■ **What needs to be done**: Look through the lines below, find those with the word "calculator", and copy them.

■ **Exercise data**:

☆ ☆ ☆

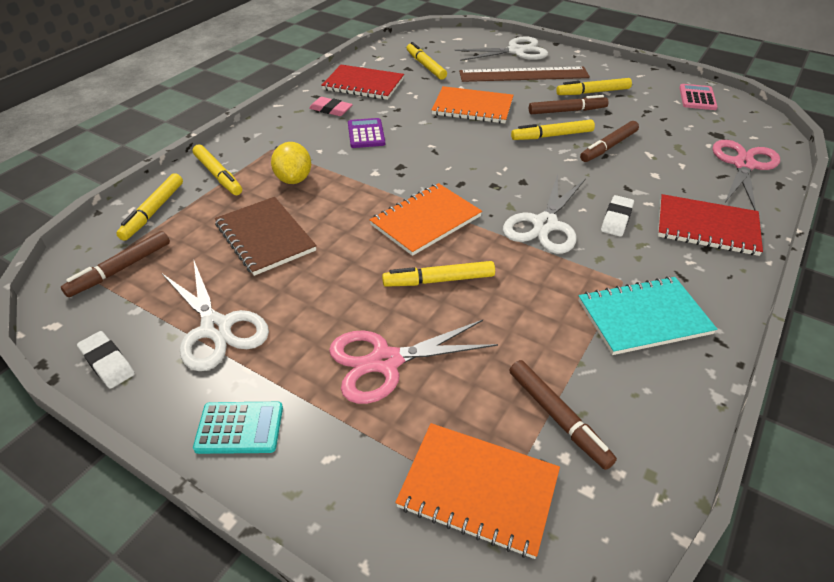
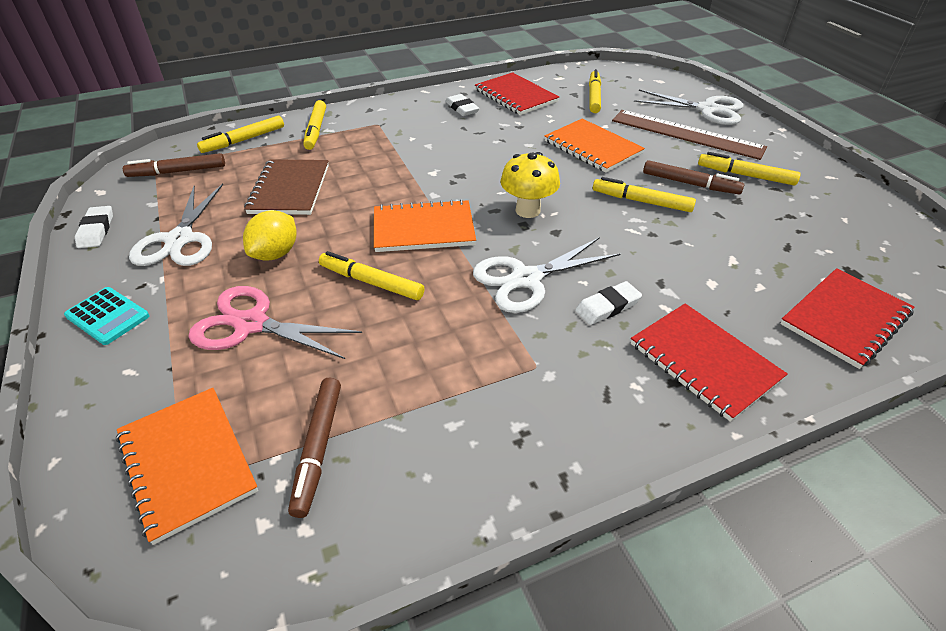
camera: 35 degrees right, 0 degrees up
(294, 179) = (364, 153): yellow lemon -> yellow lemon (275, 253)
(331, 109) = (462, 108): pink eraser -> white eraser
(366, 134) = (465, 138): purple calculator -> none
(485, 174) = (527, 210): none -> yellow mushroom
(608, 147) = (692, 234): brown marker -> none
(643, 317) = (512, 410): turquoise notebook -> none
(697, 98) = (878, 224): pink calculator -> none
(743, 165) = (845, 319): pink scissors -> red notebook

☆ ☆ ☆

■ **Exercise answer**:
(366, 134) = (465, 138): purple calculator -> none
(697, 98) = (878, 224): pink calculator -> none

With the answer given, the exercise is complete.